Dataset extract: Begin

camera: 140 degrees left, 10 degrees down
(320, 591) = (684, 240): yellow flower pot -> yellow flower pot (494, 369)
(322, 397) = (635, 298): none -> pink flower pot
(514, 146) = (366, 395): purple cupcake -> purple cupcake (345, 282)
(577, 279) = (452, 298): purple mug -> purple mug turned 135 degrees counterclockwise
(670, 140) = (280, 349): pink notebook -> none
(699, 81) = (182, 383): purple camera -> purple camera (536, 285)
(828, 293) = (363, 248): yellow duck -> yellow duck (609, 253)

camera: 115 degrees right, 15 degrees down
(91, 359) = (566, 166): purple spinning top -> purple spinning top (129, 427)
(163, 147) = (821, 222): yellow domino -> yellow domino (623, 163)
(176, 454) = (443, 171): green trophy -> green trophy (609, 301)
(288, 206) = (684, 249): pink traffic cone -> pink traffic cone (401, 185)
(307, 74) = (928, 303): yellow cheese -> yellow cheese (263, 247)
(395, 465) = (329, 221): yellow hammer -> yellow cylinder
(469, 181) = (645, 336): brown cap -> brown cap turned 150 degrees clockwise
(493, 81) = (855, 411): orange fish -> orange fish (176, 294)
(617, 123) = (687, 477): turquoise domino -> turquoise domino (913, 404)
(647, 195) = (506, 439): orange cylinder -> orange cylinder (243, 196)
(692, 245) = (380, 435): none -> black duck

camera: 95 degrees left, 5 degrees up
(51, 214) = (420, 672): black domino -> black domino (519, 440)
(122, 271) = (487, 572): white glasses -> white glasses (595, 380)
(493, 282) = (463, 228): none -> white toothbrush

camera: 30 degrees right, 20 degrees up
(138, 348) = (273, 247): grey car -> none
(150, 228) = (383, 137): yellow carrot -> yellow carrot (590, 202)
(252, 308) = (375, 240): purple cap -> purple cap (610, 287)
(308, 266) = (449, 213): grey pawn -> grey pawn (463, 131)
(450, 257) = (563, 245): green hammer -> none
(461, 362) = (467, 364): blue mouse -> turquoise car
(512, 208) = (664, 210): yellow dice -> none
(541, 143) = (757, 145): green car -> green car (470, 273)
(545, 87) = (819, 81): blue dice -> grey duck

Dataset extract: End

— What you need to do —
From the line containing "(541, 143) = (757, 145): green" to the last line of the data above, copy each line exactly and add nothing.

— Exercise response —
(541, 143) = (757, 145): green car -> green car (470, 273)
(545, 87) = (819, 81): blue dice -> grey duck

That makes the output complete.